■ Work item
Your output should be the lines below from the one with "turquoise ruler: 0 -> 5" through the one with "yellow stacking toy: 10 -> 7", copied exactly, pictures excluded.

Top of Records supplied

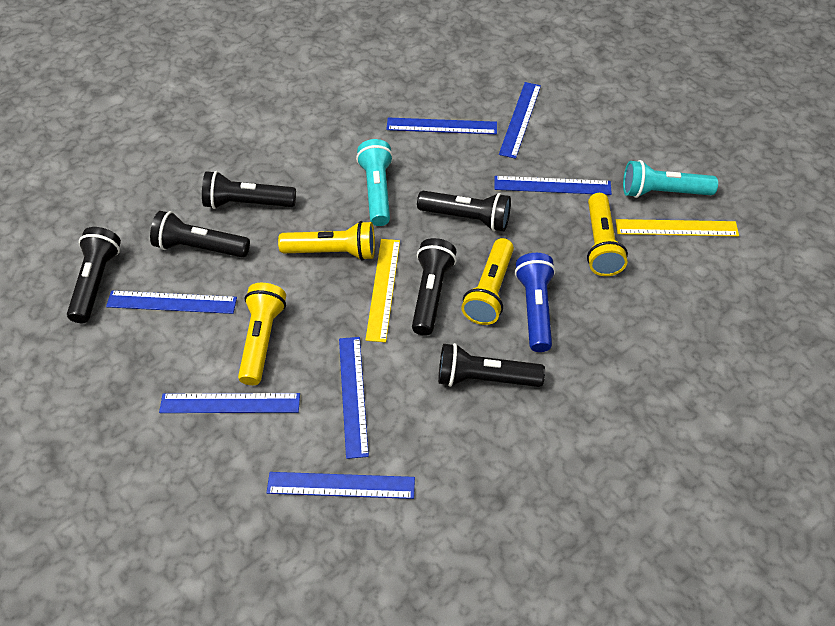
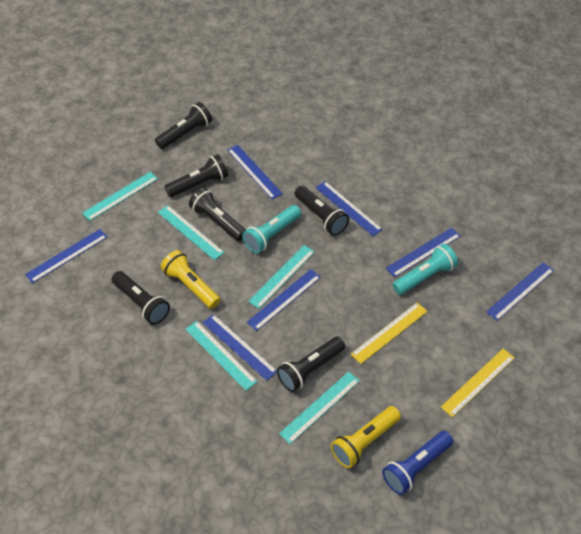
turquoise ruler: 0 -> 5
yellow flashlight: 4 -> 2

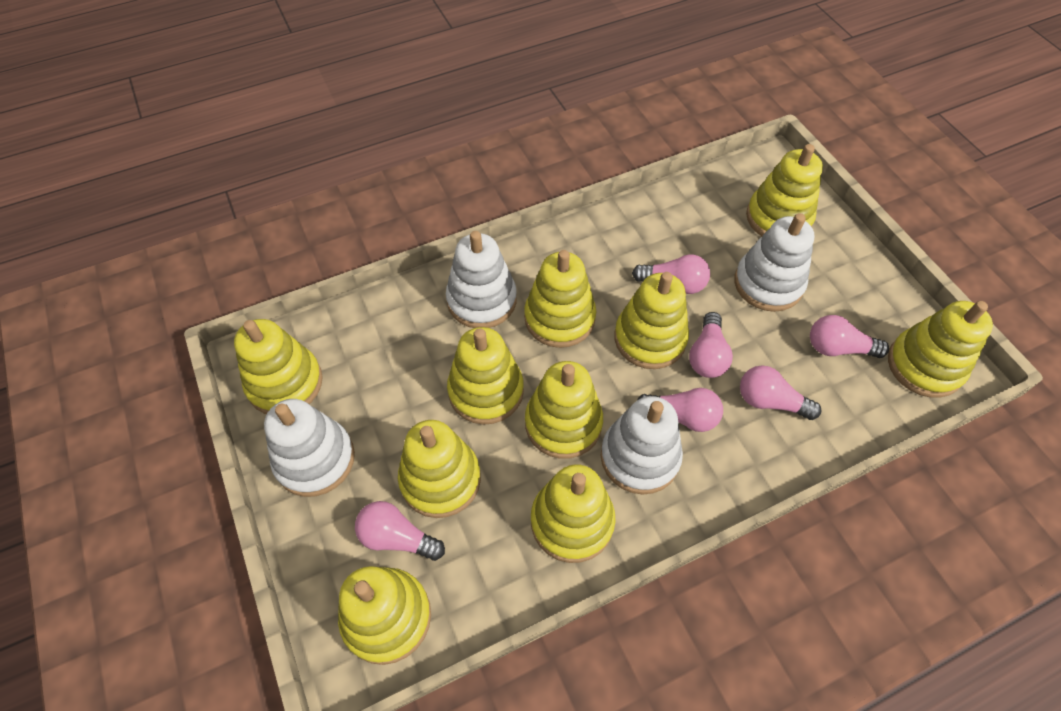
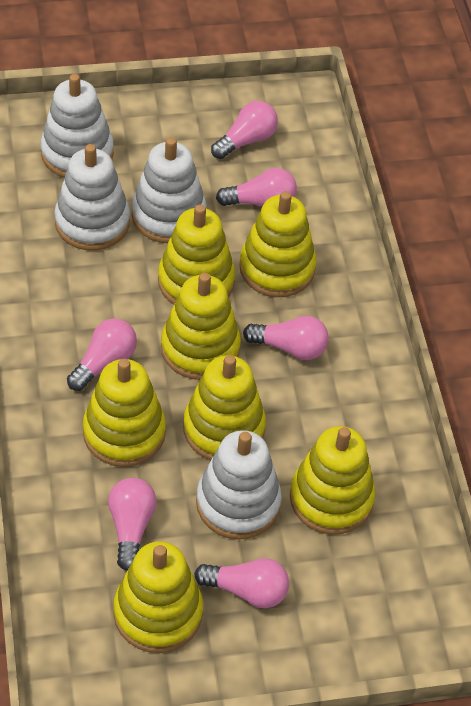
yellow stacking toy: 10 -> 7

Bottom of Records supplied
Top of Records supplied

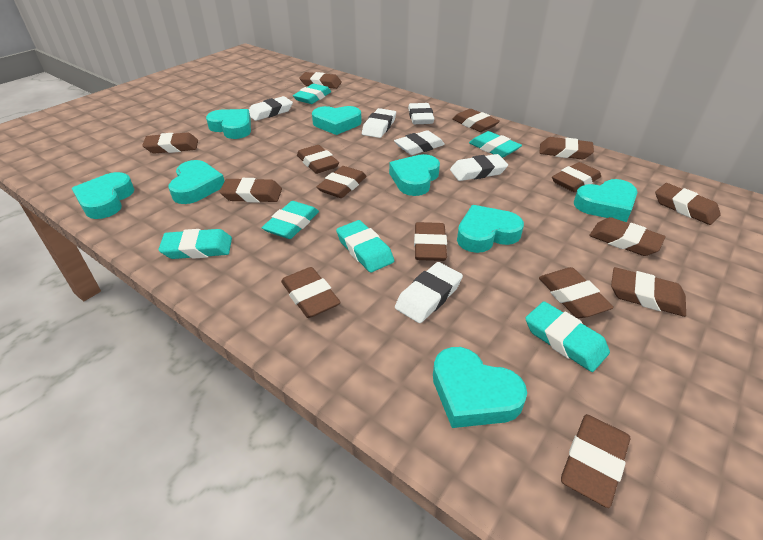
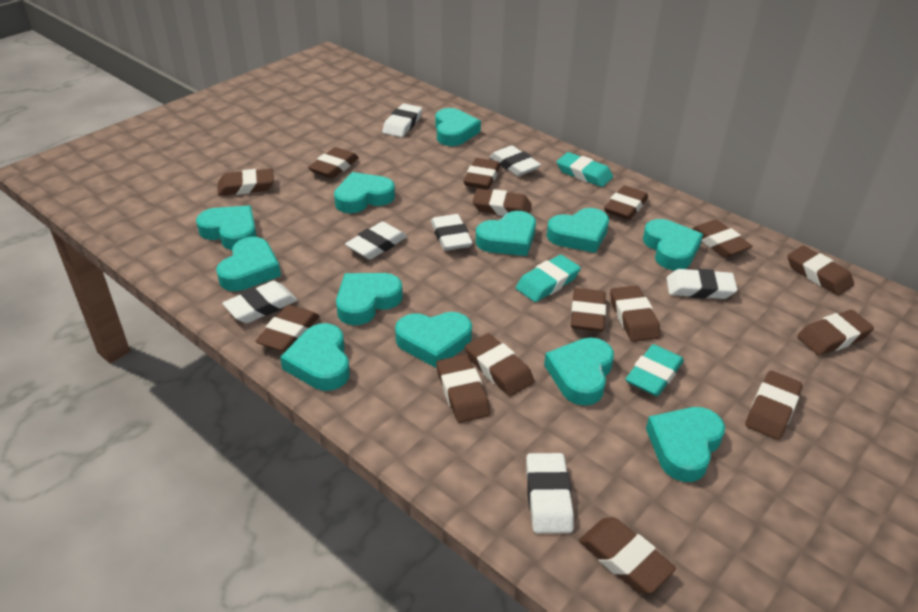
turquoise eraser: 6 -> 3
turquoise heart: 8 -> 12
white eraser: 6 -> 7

Bottom of Records supplied
Top of Records supplied

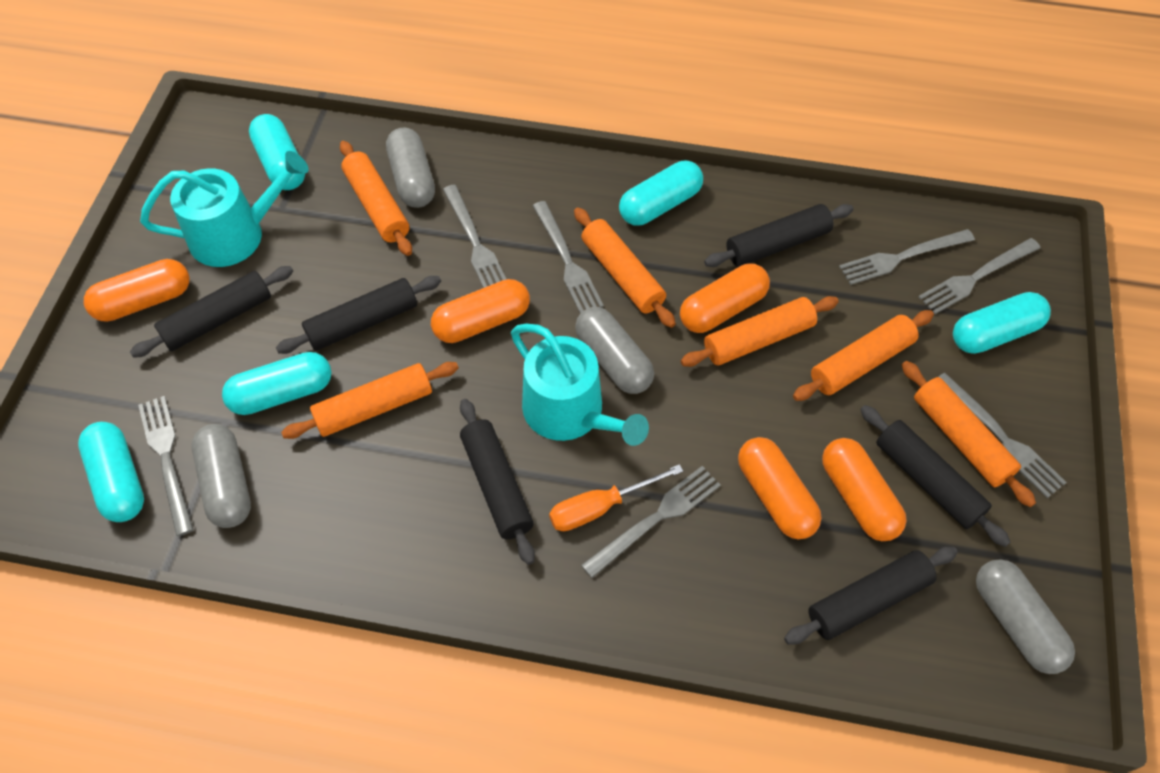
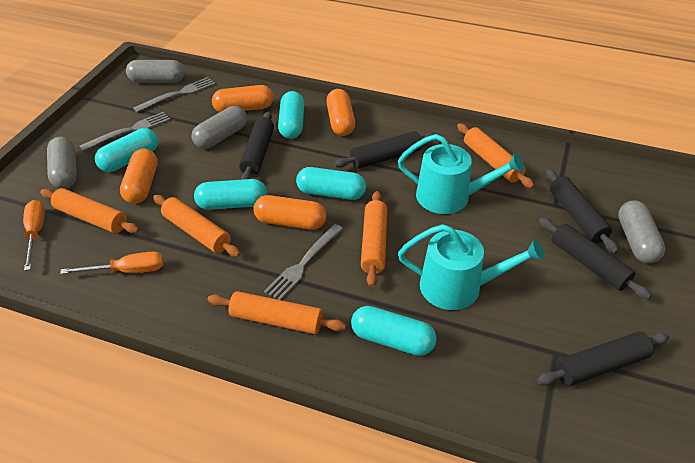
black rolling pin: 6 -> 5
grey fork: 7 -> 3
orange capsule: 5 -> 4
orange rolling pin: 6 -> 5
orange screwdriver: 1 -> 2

Bottom of Records supplied

■ Task output
turquoise ruler: 0 -> 5
yellow flashlight: 4 -> 2

yellow stacking toy: 10 -> 7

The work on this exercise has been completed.